From the records below, extract only the lines running from the line with "none -> yellow 1x1 cone [285,270,317,324]" to the line with "none -> grey 1x1 cone [268,174,299,226]", both lines included, reproducing them exactly.

═════ RECORDS FOR THE EXERCISE ═════

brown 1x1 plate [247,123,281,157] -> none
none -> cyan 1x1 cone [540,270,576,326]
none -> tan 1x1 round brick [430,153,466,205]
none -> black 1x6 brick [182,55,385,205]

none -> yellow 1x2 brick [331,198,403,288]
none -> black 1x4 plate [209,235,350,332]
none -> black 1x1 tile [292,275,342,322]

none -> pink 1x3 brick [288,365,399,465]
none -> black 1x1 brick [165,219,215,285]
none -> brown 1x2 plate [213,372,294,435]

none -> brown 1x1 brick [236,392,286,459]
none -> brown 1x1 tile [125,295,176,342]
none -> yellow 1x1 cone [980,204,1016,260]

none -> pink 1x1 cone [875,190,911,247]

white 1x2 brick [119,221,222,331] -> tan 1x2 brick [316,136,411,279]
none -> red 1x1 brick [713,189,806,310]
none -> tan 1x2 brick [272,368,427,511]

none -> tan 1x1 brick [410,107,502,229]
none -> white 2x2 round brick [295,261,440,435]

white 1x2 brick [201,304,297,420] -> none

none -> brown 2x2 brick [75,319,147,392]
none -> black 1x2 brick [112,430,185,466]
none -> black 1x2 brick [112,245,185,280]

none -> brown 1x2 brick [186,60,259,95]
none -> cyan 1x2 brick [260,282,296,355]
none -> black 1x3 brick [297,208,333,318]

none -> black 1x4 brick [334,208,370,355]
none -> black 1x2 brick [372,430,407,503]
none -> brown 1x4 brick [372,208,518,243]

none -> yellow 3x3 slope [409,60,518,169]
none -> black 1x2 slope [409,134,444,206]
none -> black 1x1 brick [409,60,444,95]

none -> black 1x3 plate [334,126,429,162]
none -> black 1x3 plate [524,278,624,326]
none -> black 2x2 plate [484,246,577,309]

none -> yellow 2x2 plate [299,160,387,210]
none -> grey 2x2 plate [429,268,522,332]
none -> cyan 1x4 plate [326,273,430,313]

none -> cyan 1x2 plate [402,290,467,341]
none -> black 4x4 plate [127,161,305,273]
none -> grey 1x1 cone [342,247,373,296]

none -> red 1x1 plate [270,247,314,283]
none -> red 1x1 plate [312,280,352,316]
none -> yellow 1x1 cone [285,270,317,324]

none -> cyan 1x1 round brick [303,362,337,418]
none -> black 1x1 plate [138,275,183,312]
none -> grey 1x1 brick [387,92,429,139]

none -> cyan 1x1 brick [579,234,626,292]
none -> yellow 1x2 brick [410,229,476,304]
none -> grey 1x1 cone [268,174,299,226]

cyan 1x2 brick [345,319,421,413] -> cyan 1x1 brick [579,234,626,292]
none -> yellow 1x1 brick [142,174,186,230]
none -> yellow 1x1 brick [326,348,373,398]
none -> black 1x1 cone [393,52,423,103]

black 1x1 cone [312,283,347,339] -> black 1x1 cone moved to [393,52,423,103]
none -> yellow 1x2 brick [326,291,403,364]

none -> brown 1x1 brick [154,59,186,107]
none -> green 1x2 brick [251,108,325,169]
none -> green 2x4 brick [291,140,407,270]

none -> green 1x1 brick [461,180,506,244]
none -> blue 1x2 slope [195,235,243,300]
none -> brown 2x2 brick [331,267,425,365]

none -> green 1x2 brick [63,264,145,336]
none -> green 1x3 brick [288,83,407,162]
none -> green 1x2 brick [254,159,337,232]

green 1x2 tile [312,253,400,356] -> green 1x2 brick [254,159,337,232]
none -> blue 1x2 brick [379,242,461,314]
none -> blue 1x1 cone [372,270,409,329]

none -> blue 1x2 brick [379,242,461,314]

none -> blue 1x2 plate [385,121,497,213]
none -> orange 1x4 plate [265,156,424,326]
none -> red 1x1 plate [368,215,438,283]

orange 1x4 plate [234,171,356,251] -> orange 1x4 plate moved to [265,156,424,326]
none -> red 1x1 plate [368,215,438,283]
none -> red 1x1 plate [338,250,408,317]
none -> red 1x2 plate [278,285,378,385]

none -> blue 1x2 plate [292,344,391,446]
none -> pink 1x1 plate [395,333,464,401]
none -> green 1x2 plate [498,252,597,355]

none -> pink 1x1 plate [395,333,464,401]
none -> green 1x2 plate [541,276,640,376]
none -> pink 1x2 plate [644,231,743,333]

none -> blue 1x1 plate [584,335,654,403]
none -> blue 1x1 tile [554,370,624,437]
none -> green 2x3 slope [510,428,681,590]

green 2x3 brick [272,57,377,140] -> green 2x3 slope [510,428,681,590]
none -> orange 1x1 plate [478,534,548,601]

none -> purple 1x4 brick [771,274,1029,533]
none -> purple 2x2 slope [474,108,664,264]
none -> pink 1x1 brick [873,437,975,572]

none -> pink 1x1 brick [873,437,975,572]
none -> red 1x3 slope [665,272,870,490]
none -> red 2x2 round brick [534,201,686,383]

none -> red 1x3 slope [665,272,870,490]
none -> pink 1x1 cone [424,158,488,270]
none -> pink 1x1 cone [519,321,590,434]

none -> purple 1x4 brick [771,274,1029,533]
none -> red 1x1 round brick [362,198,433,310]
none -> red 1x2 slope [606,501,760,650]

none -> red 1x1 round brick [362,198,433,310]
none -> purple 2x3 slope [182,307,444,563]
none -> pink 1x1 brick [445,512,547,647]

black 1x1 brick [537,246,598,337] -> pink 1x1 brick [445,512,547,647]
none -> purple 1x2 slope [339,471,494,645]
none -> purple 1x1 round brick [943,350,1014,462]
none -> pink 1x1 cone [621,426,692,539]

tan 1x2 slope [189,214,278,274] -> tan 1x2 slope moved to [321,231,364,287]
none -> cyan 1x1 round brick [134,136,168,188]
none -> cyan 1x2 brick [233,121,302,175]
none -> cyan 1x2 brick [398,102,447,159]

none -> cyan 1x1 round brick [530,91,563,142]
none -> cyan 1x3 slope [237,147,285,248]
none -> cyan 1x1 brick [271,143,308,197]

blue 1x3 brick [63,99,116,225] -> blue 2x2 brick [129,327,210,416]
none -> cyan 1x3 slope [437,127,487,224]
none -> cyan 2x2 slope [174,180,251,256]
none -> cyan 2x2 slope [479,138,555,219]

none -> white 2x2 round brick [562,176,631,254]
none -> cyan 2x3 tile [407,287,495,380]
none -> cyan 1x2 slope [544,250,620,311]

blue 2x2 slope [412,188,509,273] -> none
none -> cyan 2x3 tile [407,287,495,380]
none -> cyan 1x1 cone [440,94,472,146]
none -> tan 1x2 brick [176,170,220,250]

═════

▸ **TASK RESPONSE**:
none -> yellow 1x1 cone [285,270,317,324]

none -> cyan 1x1 round brick [303,362,337,418]
none -> black 1x1 plate [138,275,183,312]
none -> grey 1x1 brick [387,92,429,139]

none -> cyan 1x1 brick [579,234,626,292]
none -> yellow 1x2 brick [410,229,476,304]
none -> grey 1x1 cone [268,174,299,226]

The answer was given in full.